[Items from a dataset]
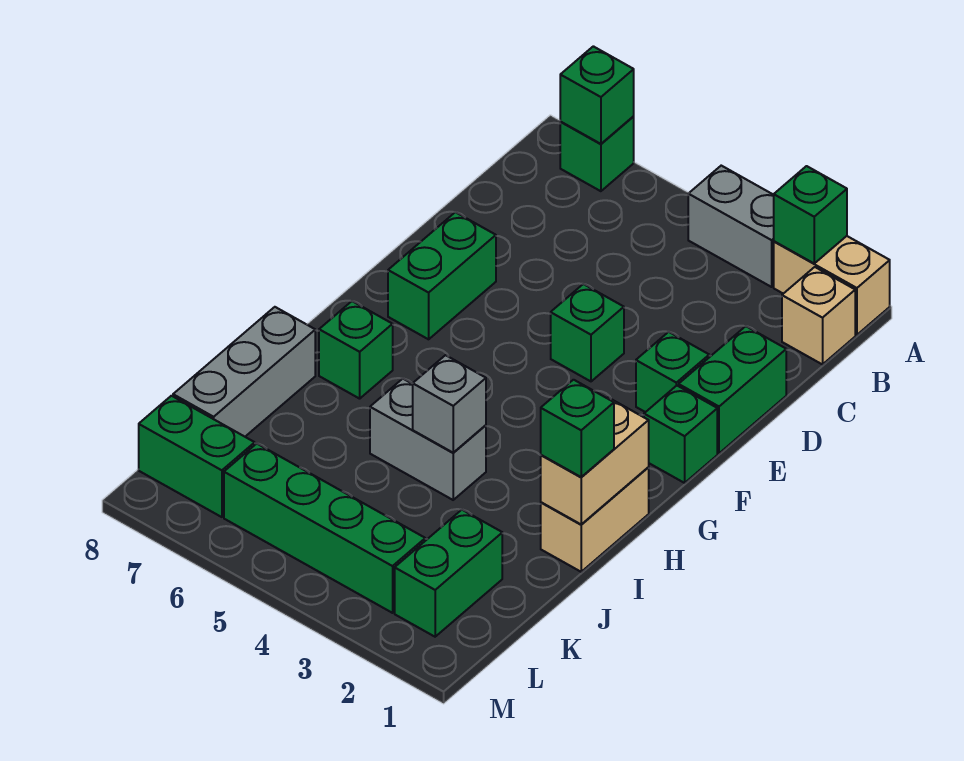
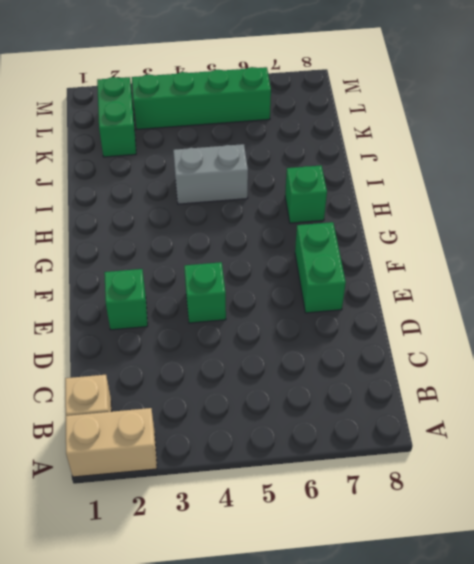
none -> grey brick A3:A4 level 1
none -> green brick A7 level 1
none -> green brick D1:E1 level 1

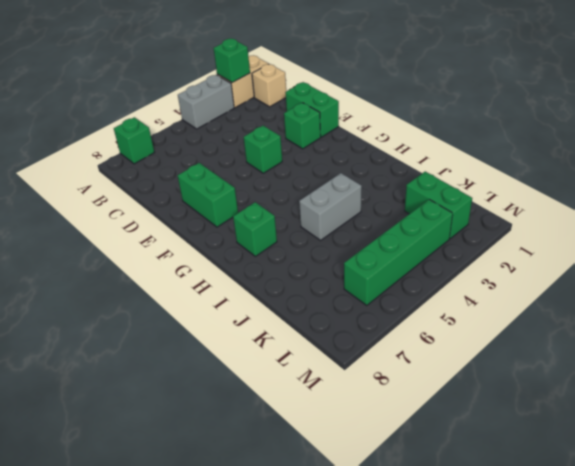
none -> green brick F1 level 1
none -> tan brick H1:I1 level 1
none -> grey brick I8:K8 level 1

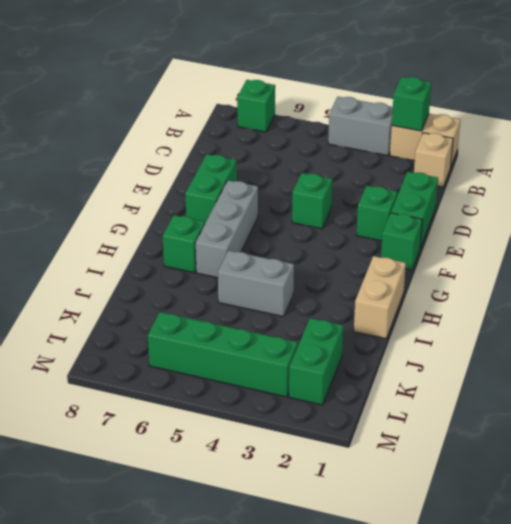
grey brick F6:H6 level 1 -> grey brick I8:K8 level 1
none -> green brick L7:L8 level 1
none -> green brick A7 level 2
none -> tan brick H1:I1 level 2

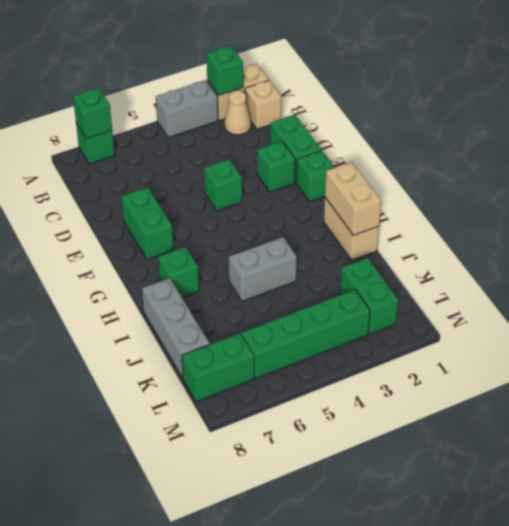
tan cone B2 level 1 -> none
none -> grey brick I4 level 2
none -> green brick I1 level 3

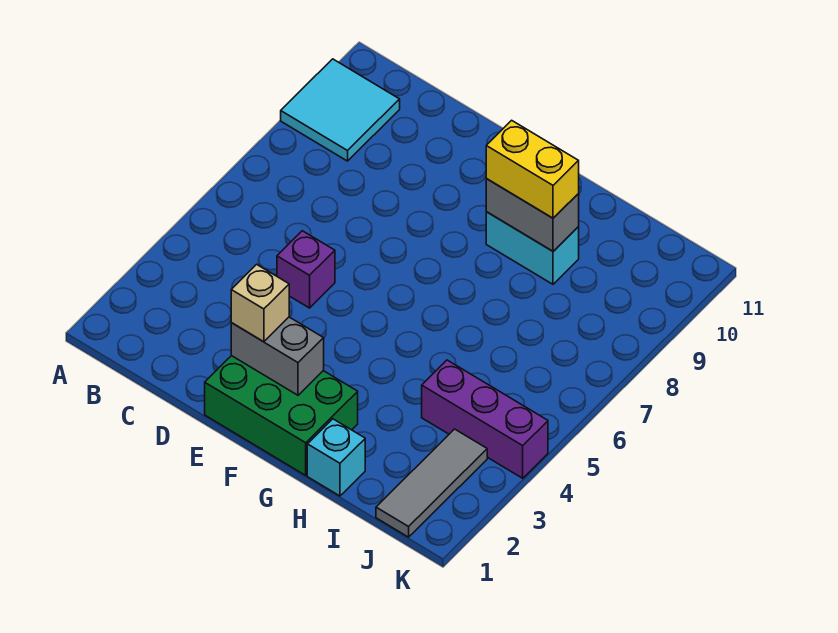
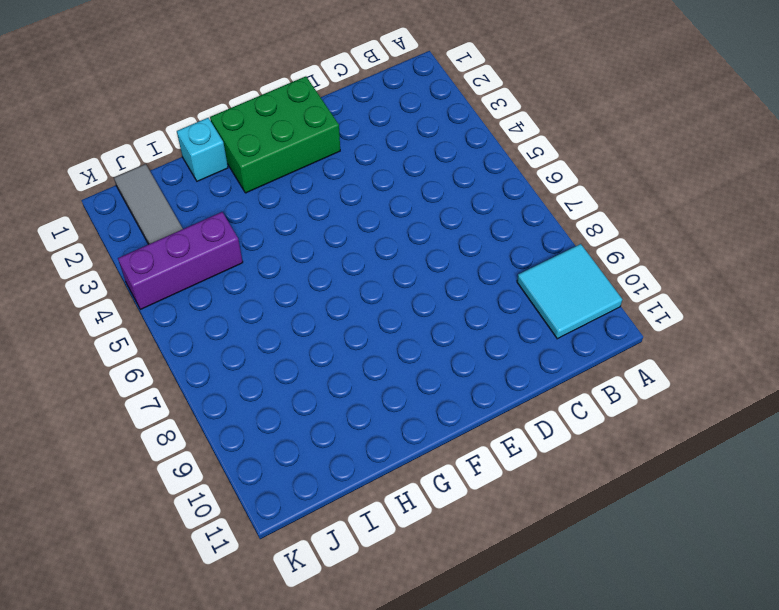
none -> purple brick D5 level 1
none -> cyan brick G9:H9 level 1

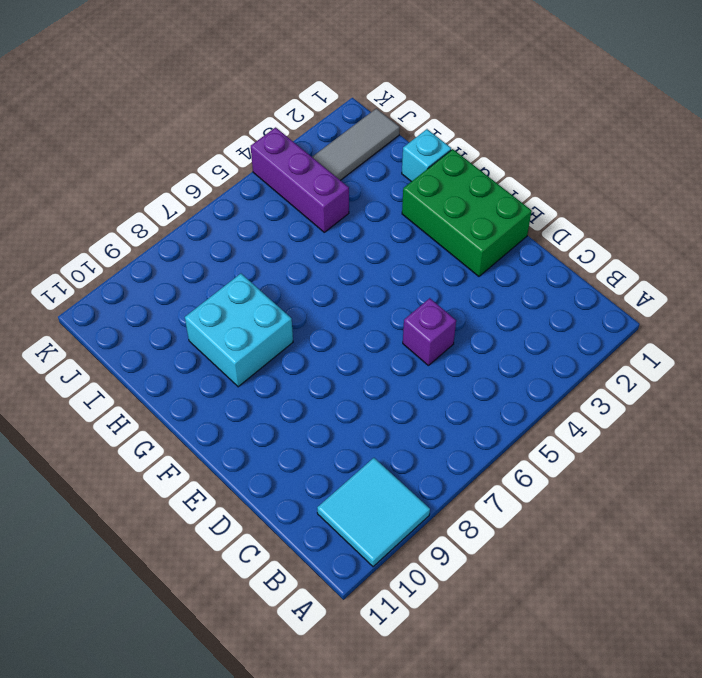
cyan brick G8:H9 level 1 -> cyan brick G9:H9 level 1
none -> grey brick E2:F2 level 2
none -> grey brick G9:H9 level 2

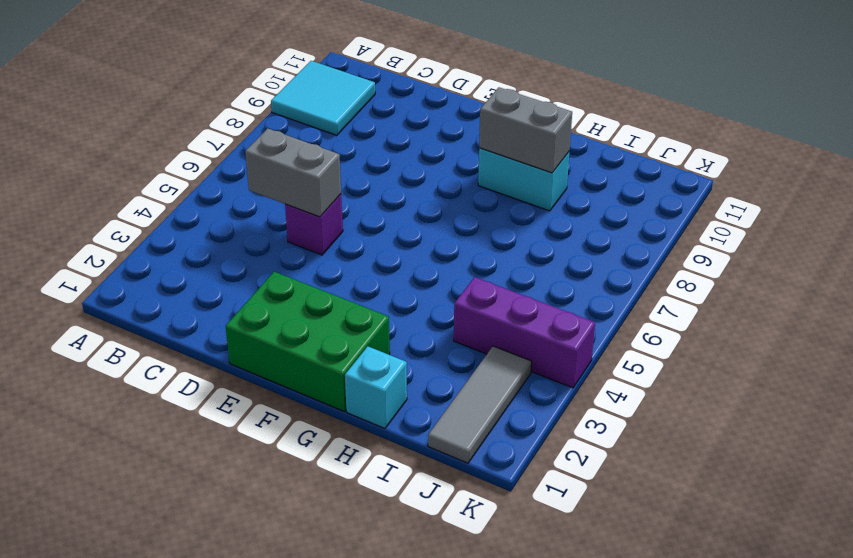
grey brick C5:D5 level 2 -> grey brick E2:F2 level 2
none -> tan brick E2 level 3
none -> yellow brick G9:H9 level 3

| Your objective |
An exact copy of all the entries is required, and it must contain no pictures.

| Answer below |
none -> grey brick A3:A4 level 1
none -> green brick A7 level 1
none -> green brick D1:E1 level 1

none -> green brick F1 level 1
none -> tan brick H1:I1 level 1
none -> grey brick I8:K8 level 1

grey brick F6:H6 level 1 -> grey brick I8:K8 level 1
none -> green brick L7:L8 level 1
none -> green brick A7 level 2
none -> tan brick H1:I1 level 2

tan cone B2 level 1 -> none
none -> grey brick I4 level 2
none -> green brick I1 level 3

none -> purple brick D5 level 1
none -> cyan brick G9:H9 level 1

cyan brick G8:H9 level 1 -> cyan brick G9:H9 level 1
none -> grey brick E2:F2 level 2
none -> grey brick G9:H9 level 2

grey brick C5:D5 level 2 -> grey brick E2:F2 level 2
none -> tan brick E2 level 3
none -> yellow brick G9:H9 level 3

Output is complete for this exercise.